_Object tracking records:_
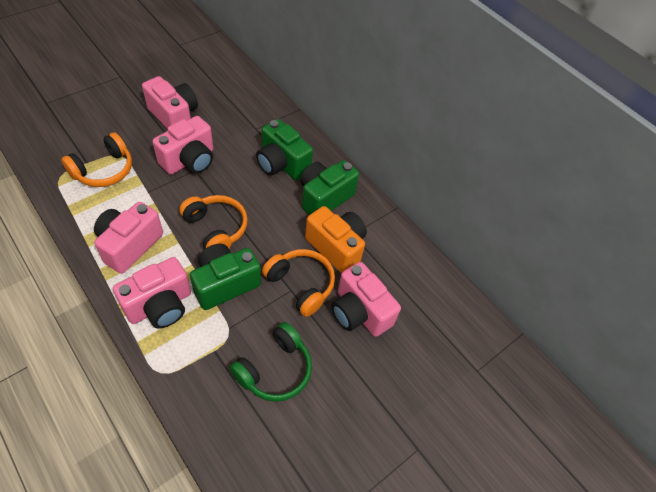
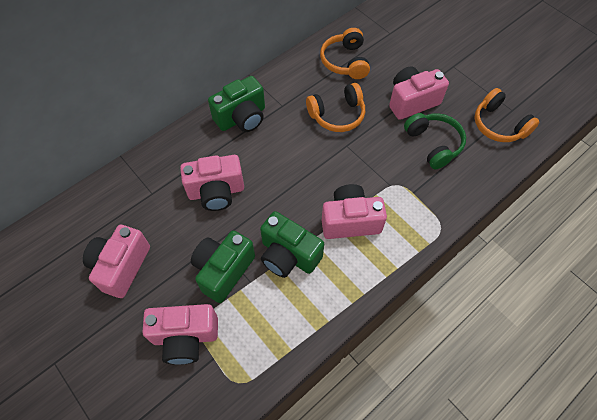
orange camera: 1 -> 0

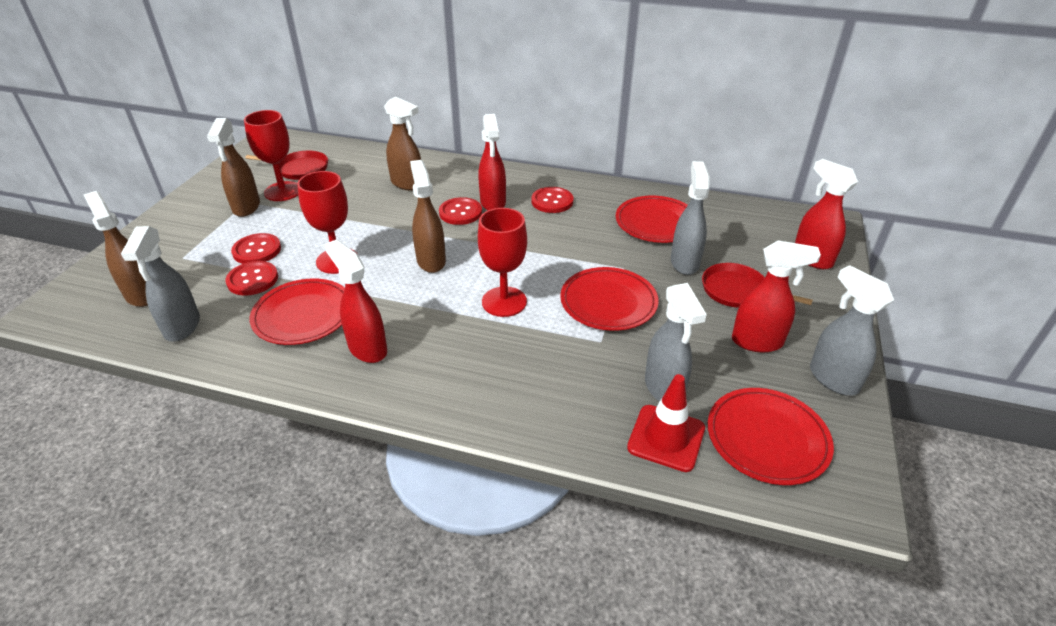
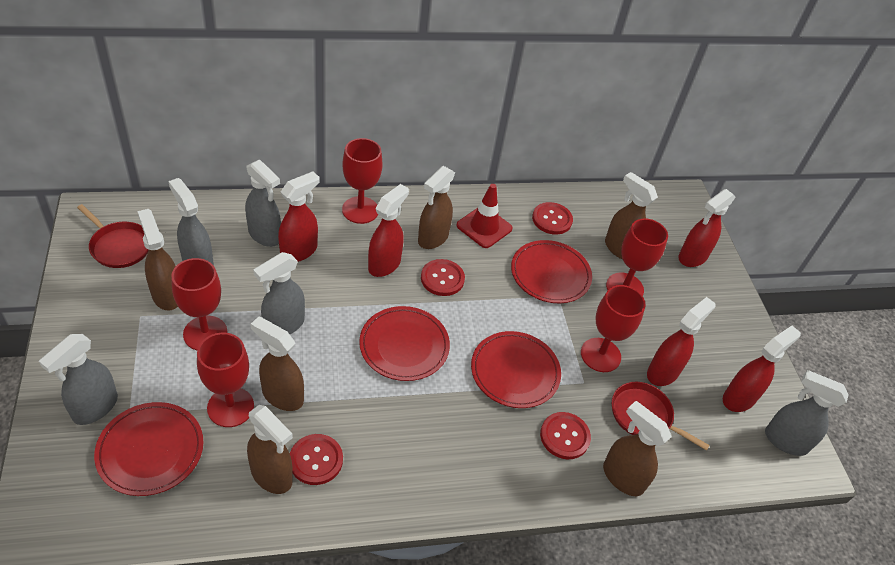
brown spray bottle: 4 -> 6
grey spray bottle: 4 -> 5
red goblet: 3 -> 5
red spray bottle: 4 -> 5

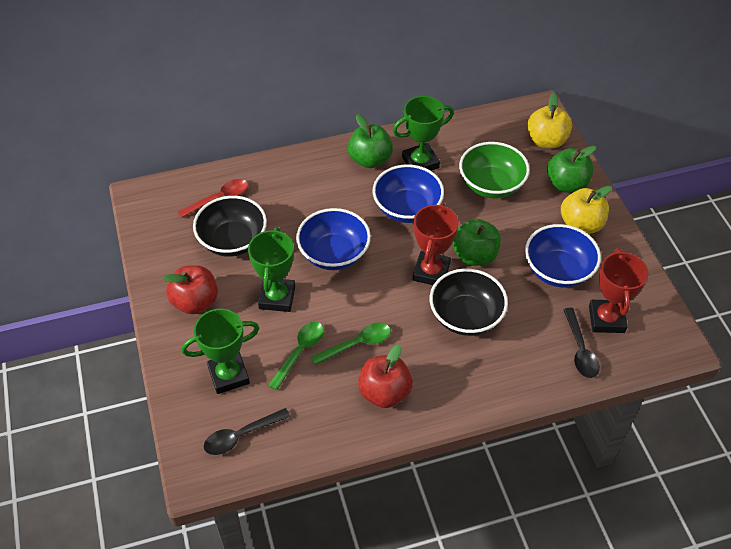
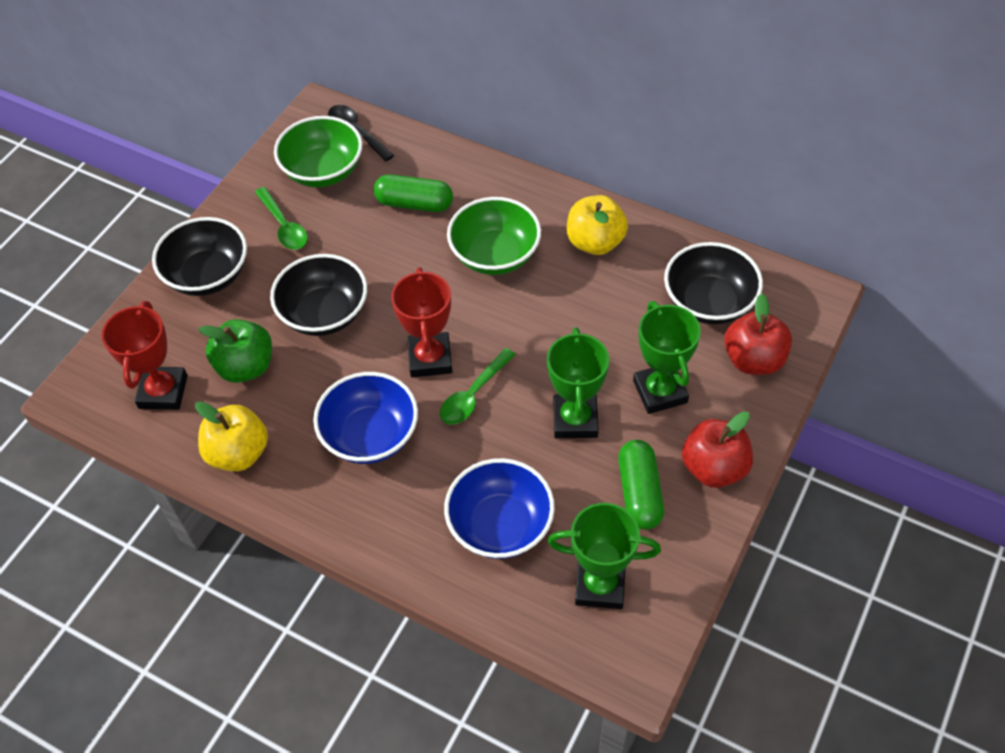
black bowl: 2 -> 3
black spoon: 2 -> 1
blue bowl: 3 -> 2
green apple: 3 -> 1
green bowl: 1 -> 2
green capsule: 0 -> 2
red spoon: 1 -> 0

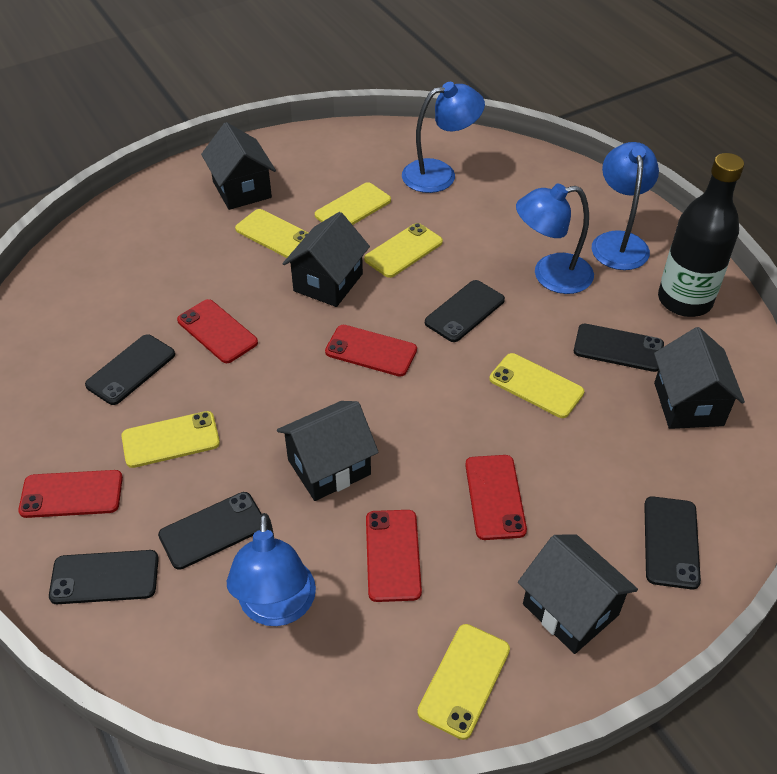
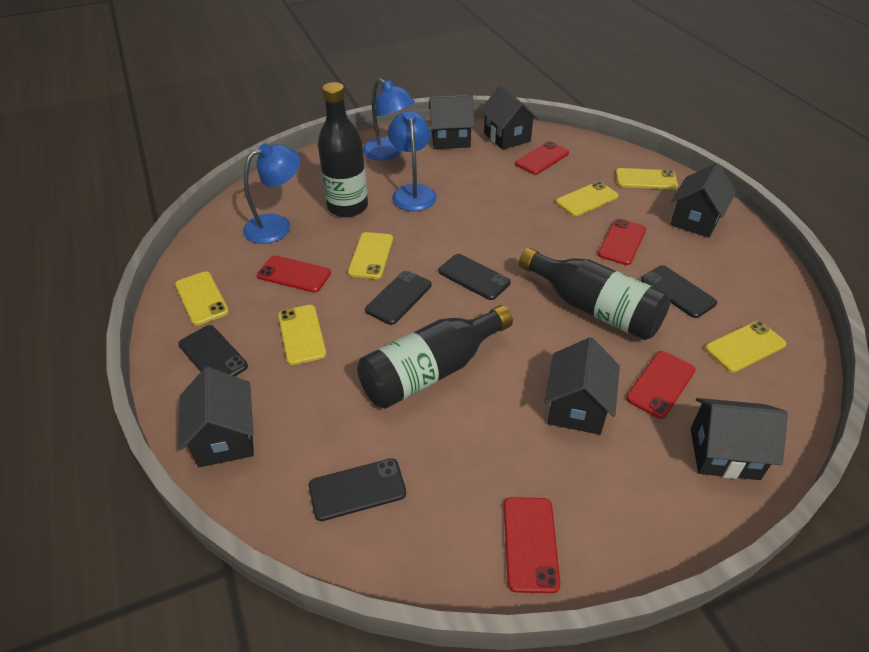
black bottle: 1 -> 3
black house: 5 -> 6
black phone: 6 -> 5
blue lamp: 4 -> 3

_Task prompt:_ Print all the lines above exactly as they are, but without the pictures.

_Answer section:_
orange camera: 1 -> 0

brown spray bottle: 4 -> 6
grey spray bottle: 4 -> 5
red goblet: 3 -> 5
red spray bottle: 4 -> 5

black bowl: 2 -> 3
black spoon: 2 -> 1
blue bowl: 3 -> 2
green apple: 3 -> 1
green bowl: 1 -> 2
green capsule: 0 -> 2
red spoon: 1 -> 0

black bottle: 1 -> 3
black house: 5 -> 6
black phone: 6 -> 5
blue lamp: 4 -> 3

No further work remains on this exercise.